[Records drawn from a dataset]

+++

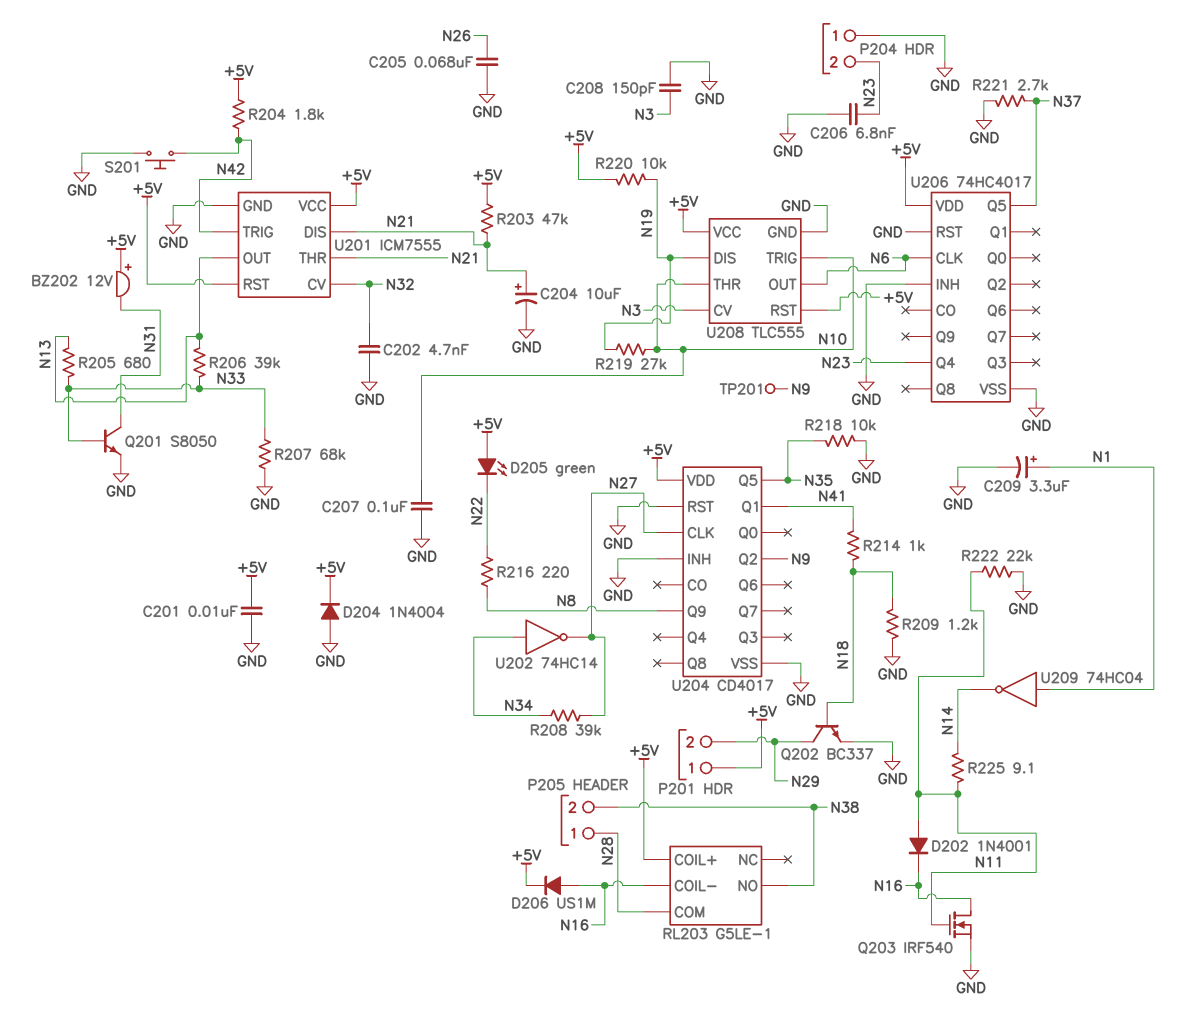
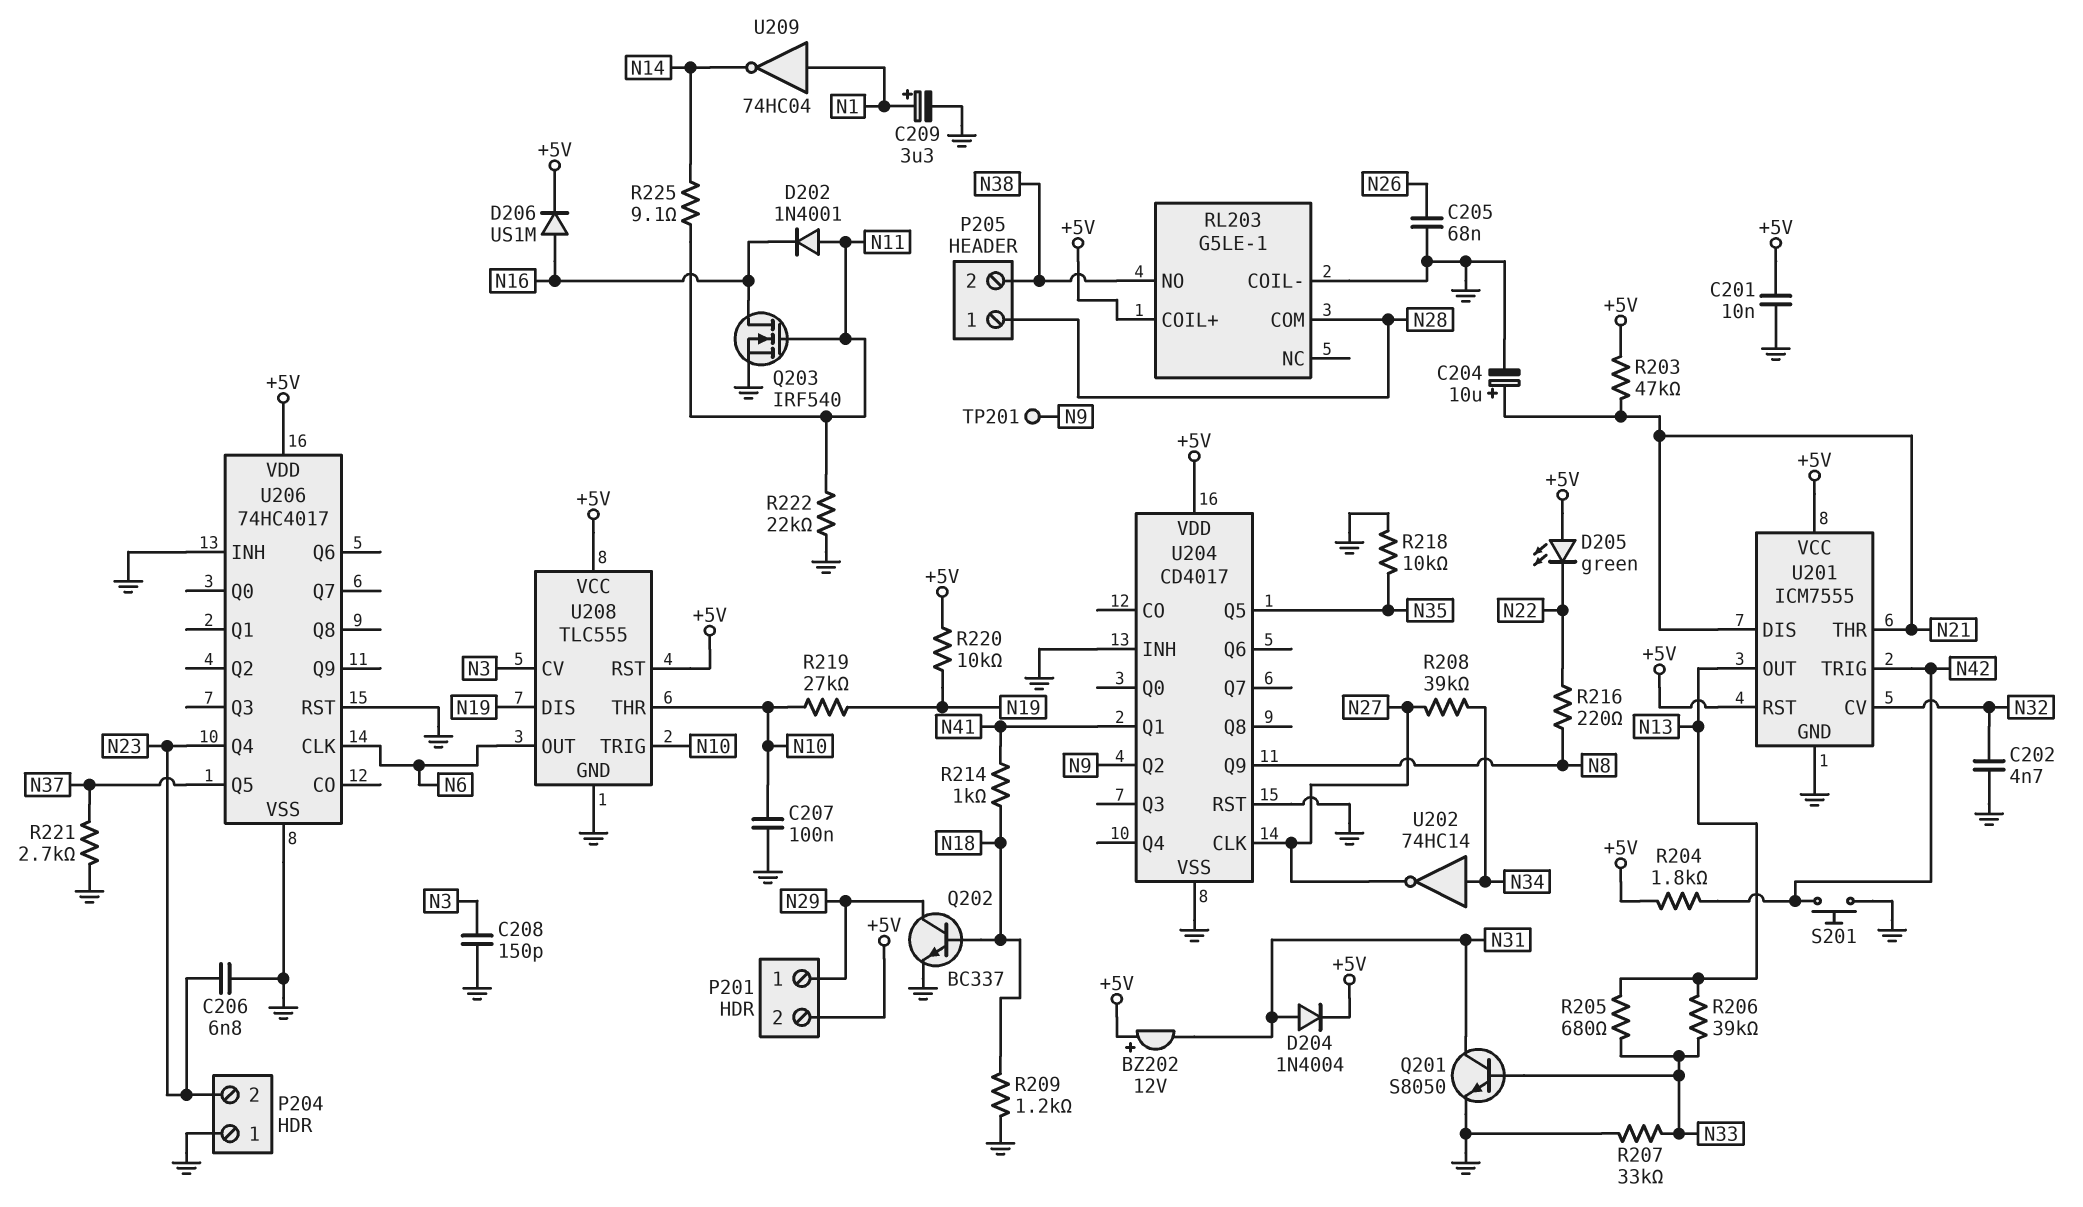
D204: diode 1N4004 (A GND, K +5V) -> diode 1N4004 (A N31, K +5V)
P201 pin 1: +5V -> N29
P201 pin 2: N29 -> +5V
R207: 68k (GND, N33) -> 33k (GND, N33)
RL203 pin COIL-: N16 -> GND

+++

=== WHAT THE EXERCISE ASKS ===
Print the entries above exactly, taking out only the pictures.

=== WRITTEN ANSWER ===
D204: diode 1N4004 (A GND, K +5V) -> diode 1N4004 (A N31, K +5V)
P201 pin 1: +5V -> N29
P201 pin 2: N29 -> +5V
R207: 68k (GND, N33) -> 33k (GND, N33)
RL203 pin COIL-: N16 -> GND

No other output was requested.